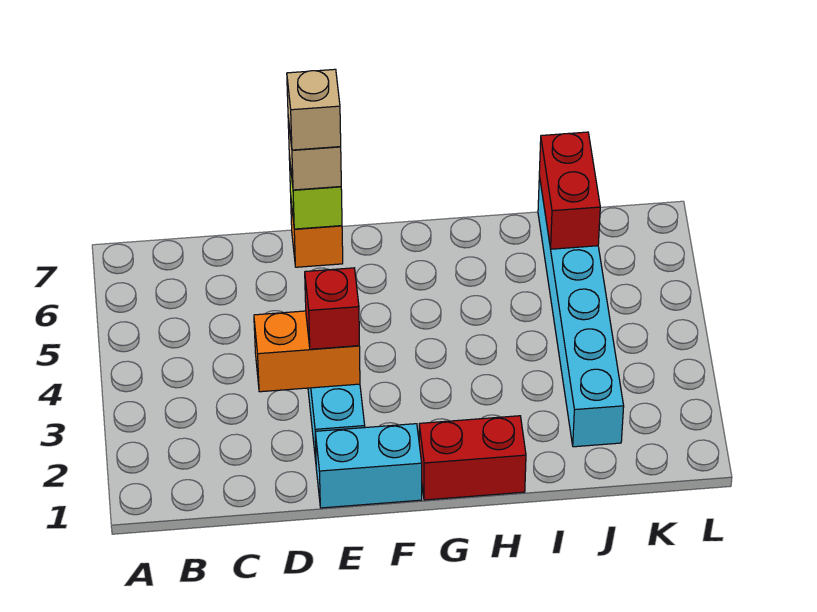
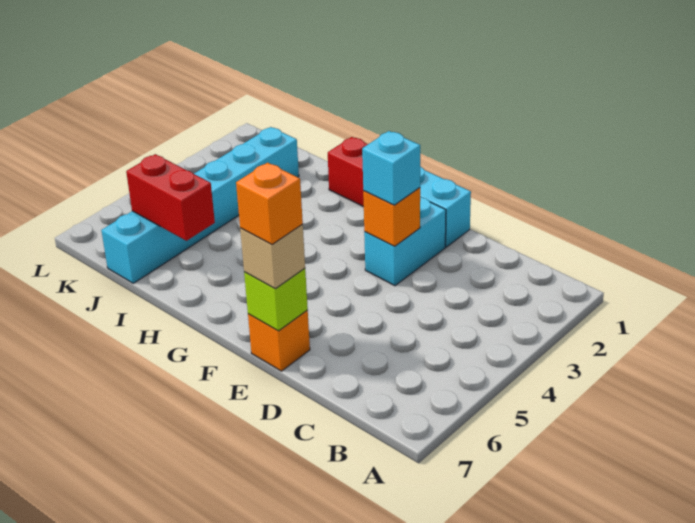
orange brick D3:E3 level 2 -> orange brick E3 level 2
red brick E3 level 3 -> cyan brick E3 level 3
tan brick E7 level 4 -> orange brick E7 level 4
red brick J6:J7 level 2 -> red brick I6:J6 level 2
--
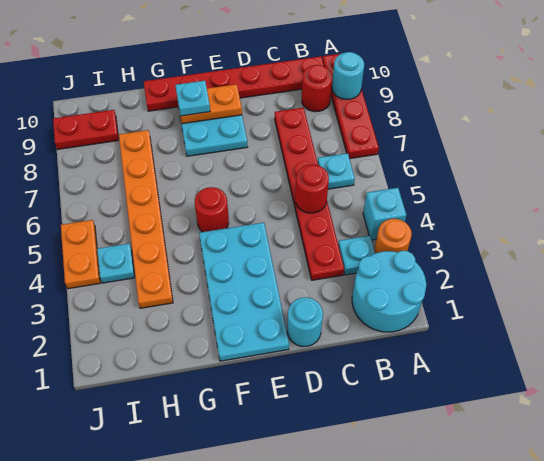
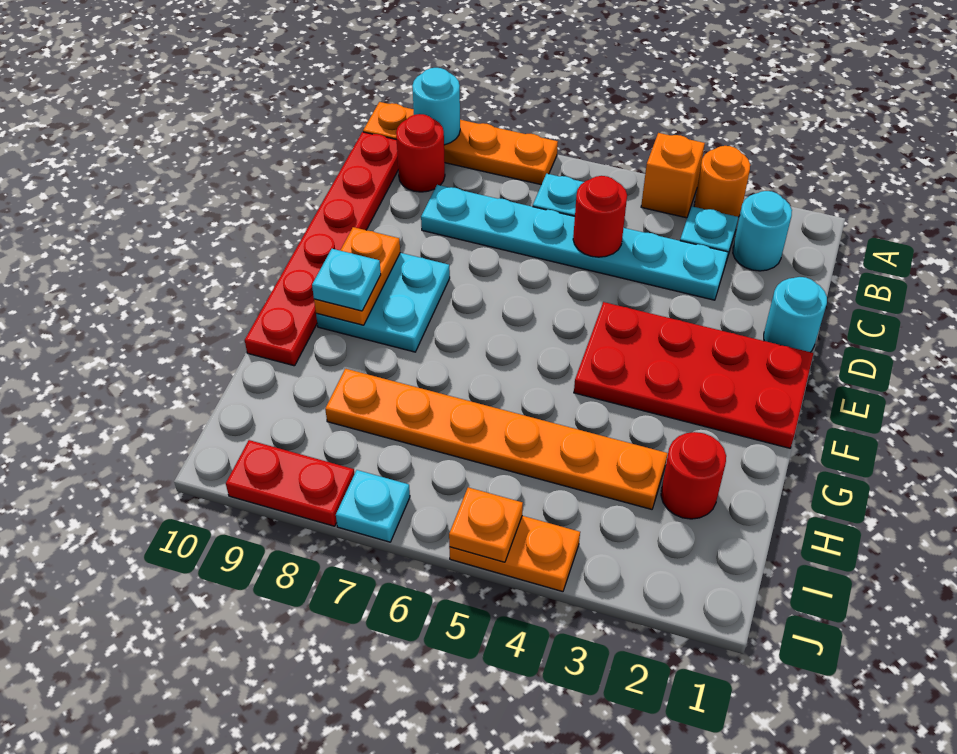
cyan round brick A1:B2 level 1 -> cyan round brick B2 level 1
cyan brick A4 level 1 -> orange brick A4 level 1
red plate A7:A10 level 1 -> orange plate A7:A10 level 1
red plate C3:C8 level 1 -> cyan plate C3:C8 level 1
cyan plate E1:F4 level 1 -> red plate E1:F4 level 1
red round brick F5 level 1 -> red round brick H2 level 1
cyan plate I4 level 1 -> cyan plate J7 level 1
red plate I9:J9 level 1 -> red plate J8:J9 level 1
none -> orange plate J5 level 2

| Exercise objective |
Every line in the data above that contains "orange" needs to be copied.

| Your response |
orange brick D3:E3 level 2 -> orange brick E3 level 2
tan brick E7 level 4 -> orange brick E7 level 4
cyan brick A4 level 1 -> orange brick A4 level 1
red plate A7:A10 level 1 -> orange plate A7:A10 level 1
none -> orange plate J5 level 2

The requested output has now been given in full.